• **Exercise instructions**
Reproduce only the lines of the material below that start at the line containing "camera: 10 degrees left, 20 degrees down" and stop at the line containing "none -> yellow cheese [426,351,503,423]". Keep both end lines.

+++ Provided data +++

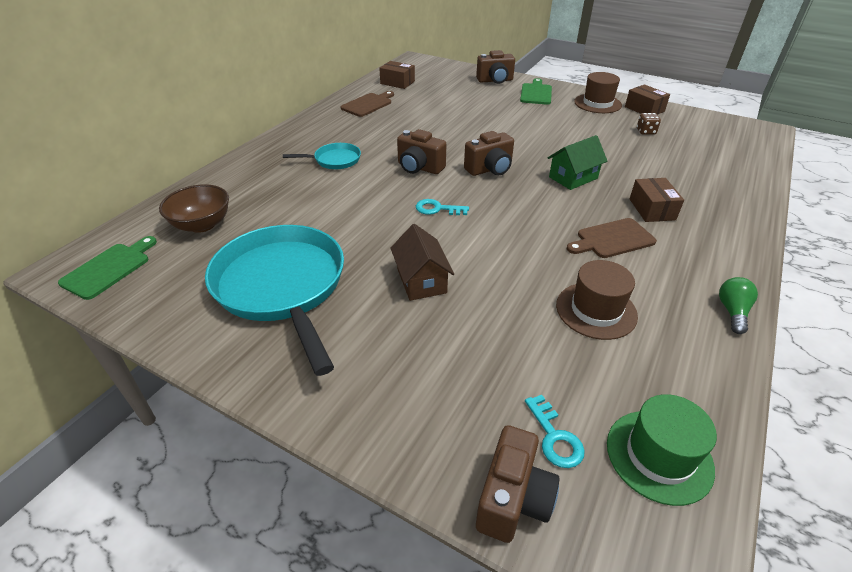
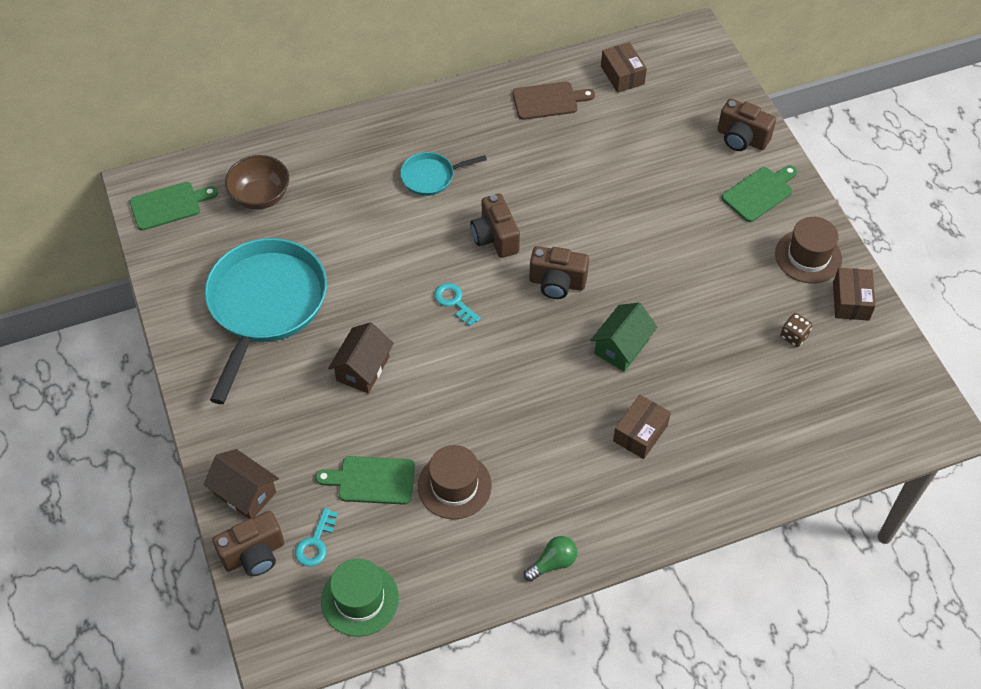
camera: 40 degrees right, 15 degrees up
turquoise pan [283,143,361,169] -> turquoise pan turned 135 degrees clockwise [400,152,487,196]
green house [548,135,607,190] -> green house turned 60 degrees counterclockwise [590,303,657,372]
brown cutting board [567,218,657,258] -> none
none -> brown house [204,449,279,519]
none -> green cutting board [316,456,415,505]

+++
+++ Provided data +++

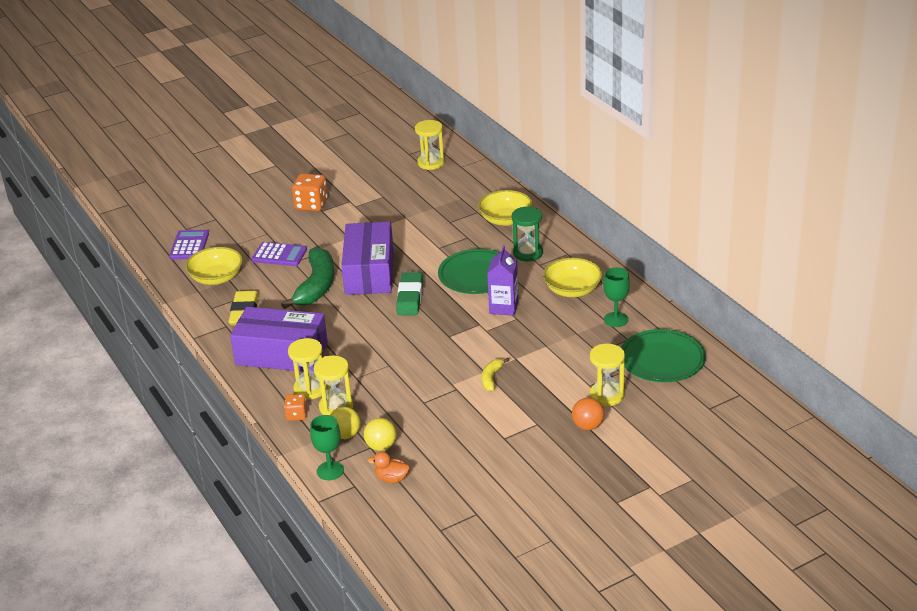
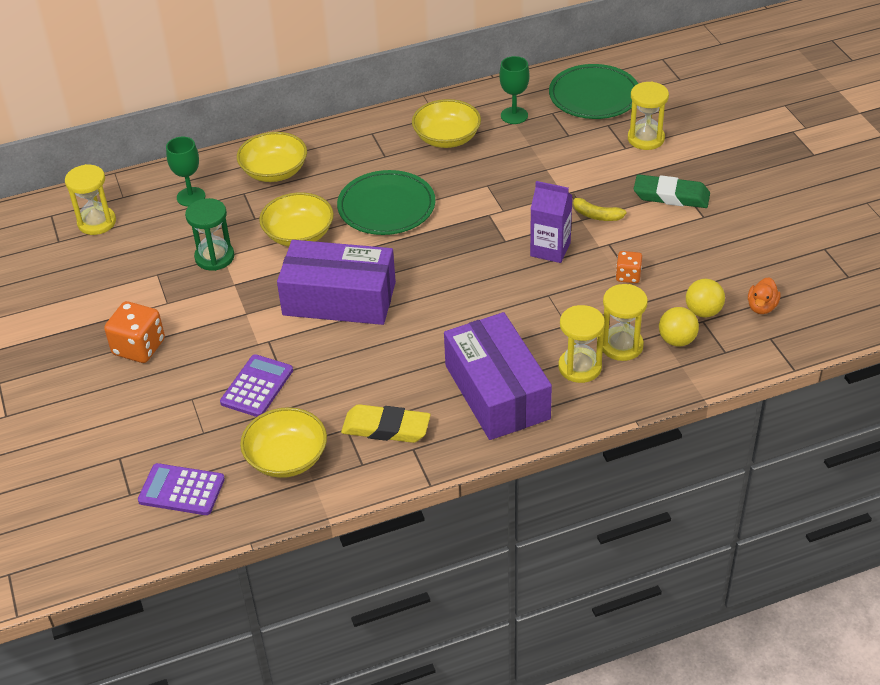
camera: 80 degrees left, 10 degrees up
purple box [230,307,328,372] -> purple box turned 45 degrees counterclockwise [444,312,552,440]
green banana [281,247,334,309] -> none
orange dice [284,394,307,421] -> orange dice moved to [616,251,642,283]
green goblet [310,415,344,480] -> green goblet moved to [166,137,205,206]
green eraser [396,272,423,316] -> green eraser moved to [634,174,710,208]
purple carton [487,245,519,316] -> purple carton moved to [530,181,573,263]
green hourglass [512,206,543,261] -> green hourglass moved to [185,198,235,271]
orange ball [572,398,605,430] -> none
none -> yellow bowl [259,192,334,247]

+++
+++ Provided data +++

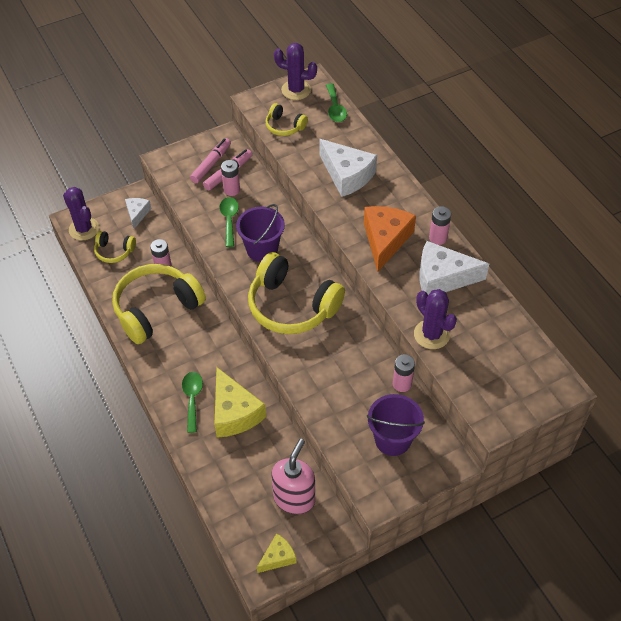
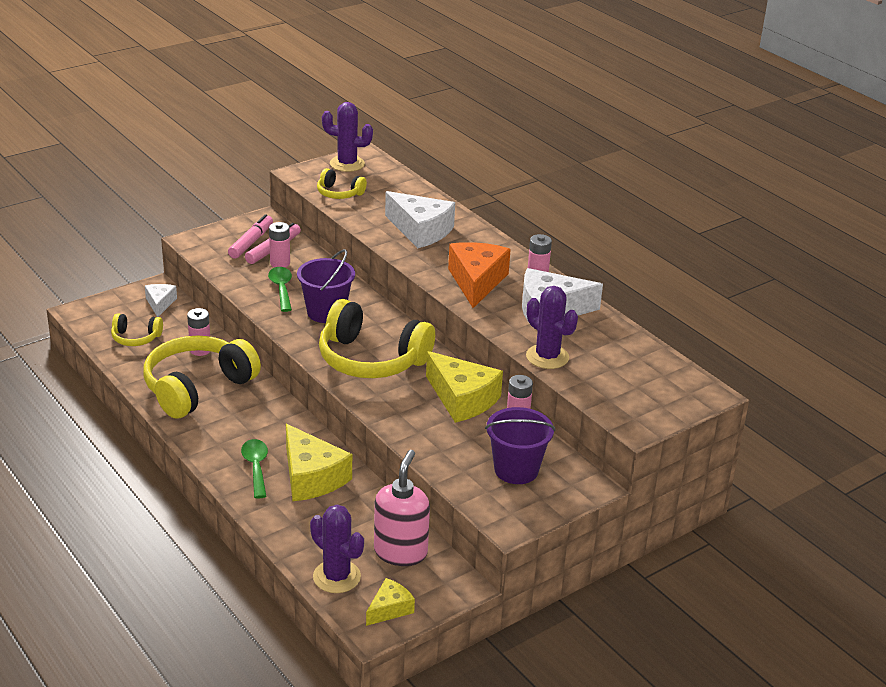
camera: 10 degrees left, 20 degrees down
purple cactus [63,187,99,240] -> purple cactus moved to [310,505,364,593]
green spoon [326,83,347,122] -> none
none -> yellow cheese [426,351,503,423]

+++

• **The completed task**
camera: 10 degrees left, 20 degrees down
purple cactus [63,187,99,240] -> purple cactus moved to [310,505,364,593]
green spoon [326,83,347,122] -> none
none -> yellow cheese [426,351,503,423]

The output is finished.